#### What you have to do:
Produce a verbatim copy of the following records, leaving out all pictures.

•••

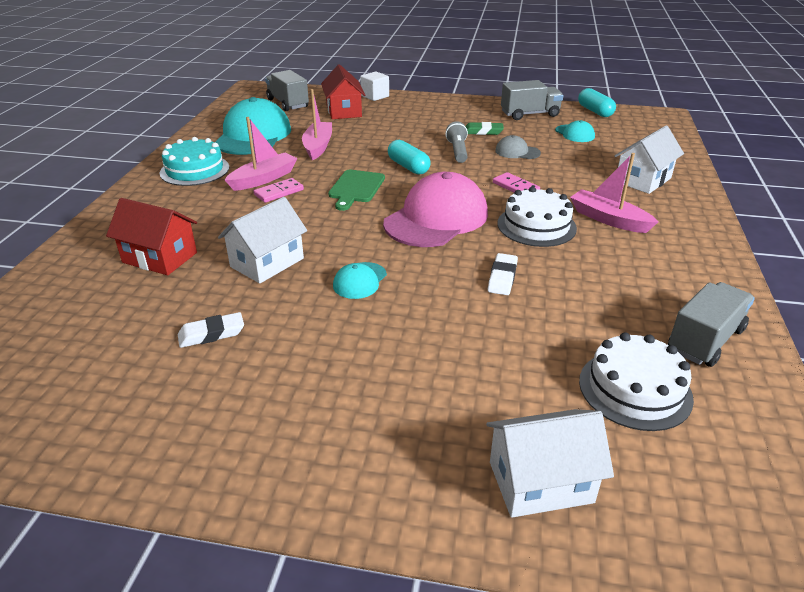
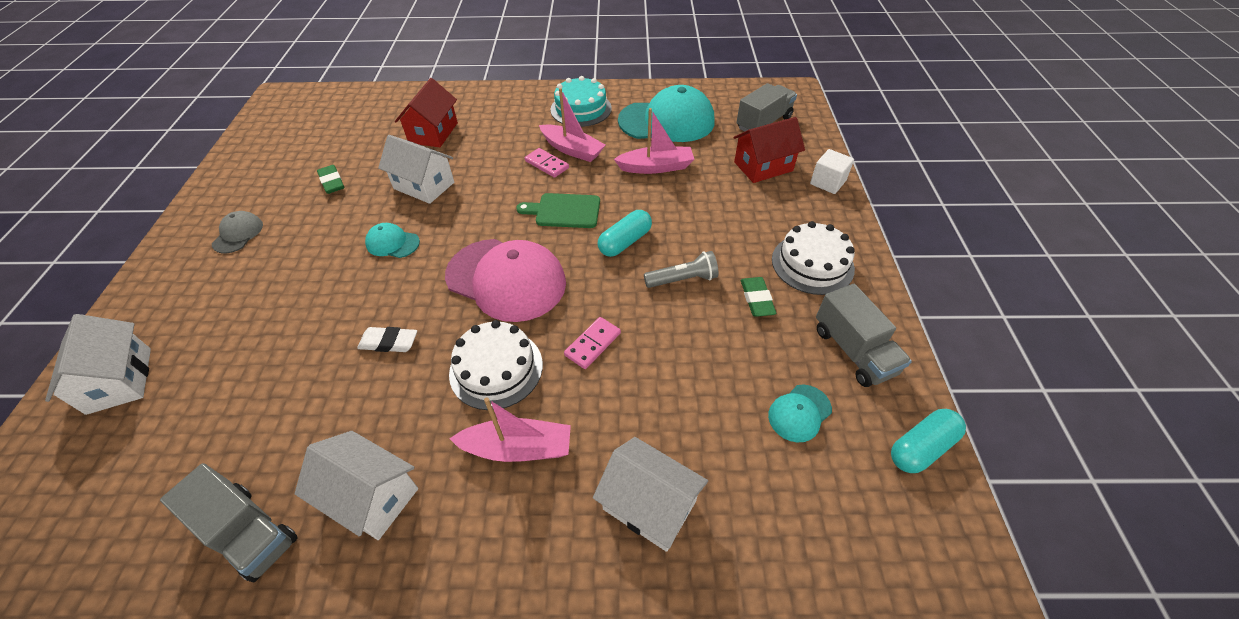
camera: 80 degrees right, 15 degrees up
(211, 334) = (332, 182): white eraser -> green eraser
(517, 152) = (702, 341): grey cap -> grey cap (238, 234)
(608, 219) = (518, 448): pink boat -> pink boat turned 60 degrees clockwise
(635, 389) = (194, 453): white cake -> white cake (812, 264)
(659, 280) = (371, 496): none -> white house

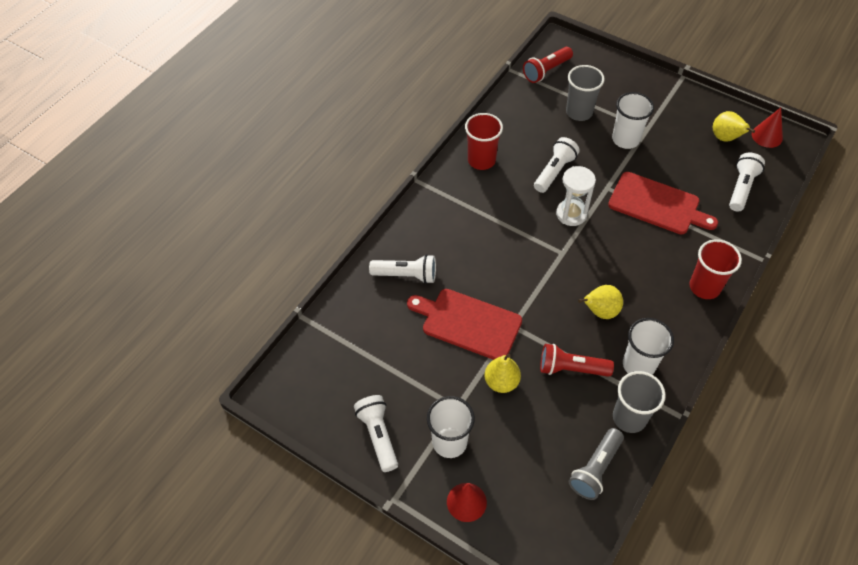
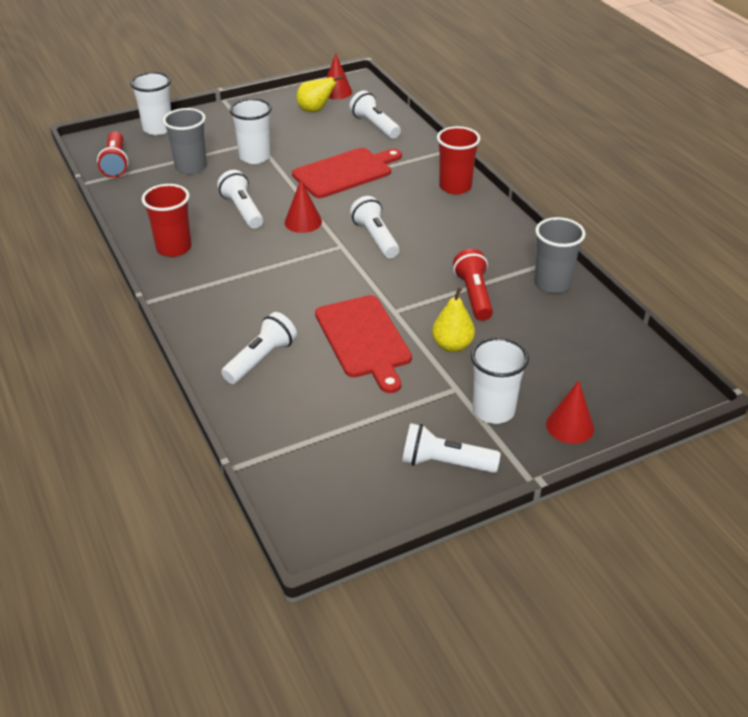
camera: 60 degrees left, 15 degrees down
(468, 323) = (364, 339): red cutting board -> red cutting board turned 75 degrees counterclockwise
(571, 214) = (303, 222): white hourglass -> red cone
(571, 368) = (474, 295): red flashlight -> red flashlight turned 135 degrees clockwise
(589, 269) = (375, 238): none -> white flashlight
(595, 469) = (590, 326): grey flashlight -> none
(600, 311) = (427, 252): yellow pear -> none
(638, 365) = (503, 255): white cup -> white cup (158, 129)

•••

#### Answer below:
camera: 80 degrees right, 15 degrees up
(211, 334) = (332, 182): white eraser -> green eraser
(517, 152) = (702, 341): grey cap -> grey cap (238, 234)
(608, 219) = (518, 448): pink boat -> pink boat turned 60 degrees clockwise
(635, 389) = (194, 453): white cake -> white cake (812, 264)
(659, 280) = (371, 496): none -> white house

camera: 60 degrees left, 15 degrees down
(468, 323) = (364, 339): red cutting board -> red cutting board turned 75 degrees counterclockwise
(571, 214) = (303, 222): white hourglass -> red cone
(571, 368) = (474, 295): red flashlight -> red flashlight turned 135 degrees clockwise
(589, 269) = (375, 238): none -> white flashlight
(595, 469) = (590, 326): grey flashlight -> none
(600, 311) = (427, 252): yellow pear -> none
(638, 365) = (503, 255): white cup -> white cup (158, 129)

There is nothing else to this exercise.